The result should be every line in the material below containing the string "duck".

The input Block Start

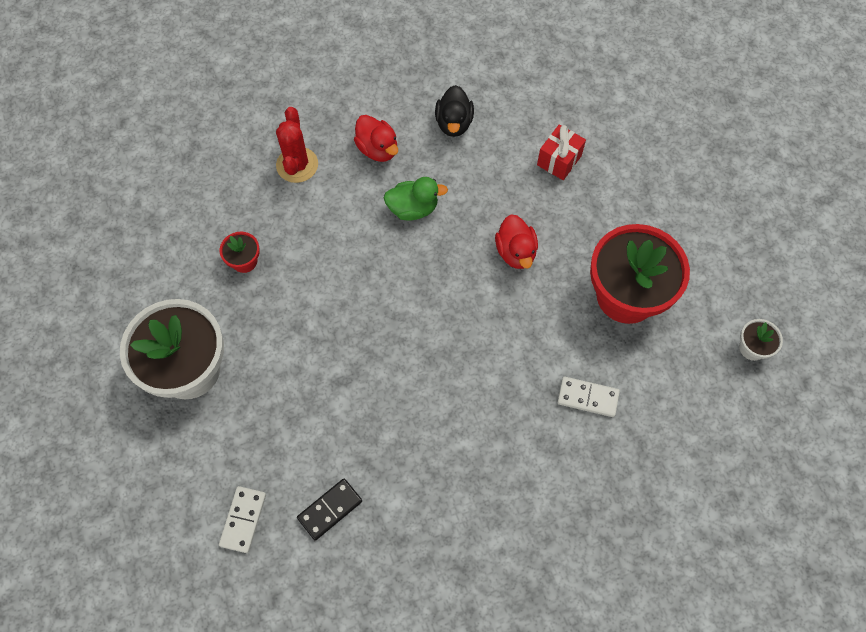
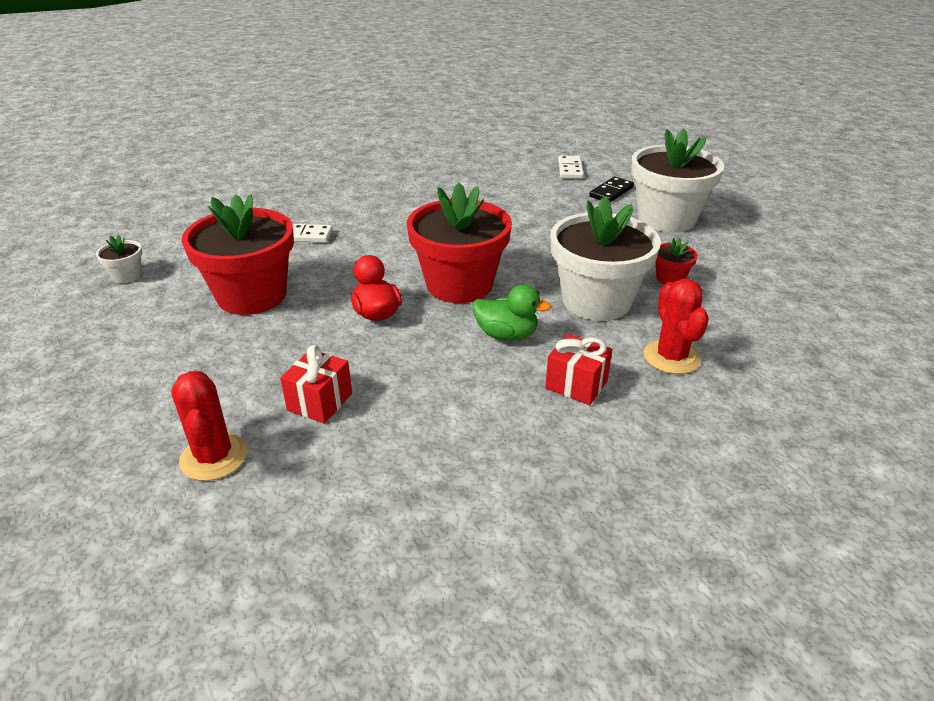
camera: 170 degrees right, 30 degrees down
(324, 239) = (596, 301): none -> white flower pot
(330, 509) = (509, 177): black domino -> black domino (611, 192)
(378, 149) = (576, 385): red duck -> red gift
(413, 208) = (506, 335): green duck -> green duck turned 150 degrees counterclockwise
(438, 282) = (459, 285): none -> red flower pot
(454, 123) = (479, 427): black duck -> none
(623, 125) = (214, 457): none -> red cactus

The input Block End

Finished task:
(378, 149) = (576, 385): red duck -> red gift
(413, 208) = (506, 335): green duck -> green duck turned 150 degrees counterclockwise
(454, 123) = (479, 427): black duck -> none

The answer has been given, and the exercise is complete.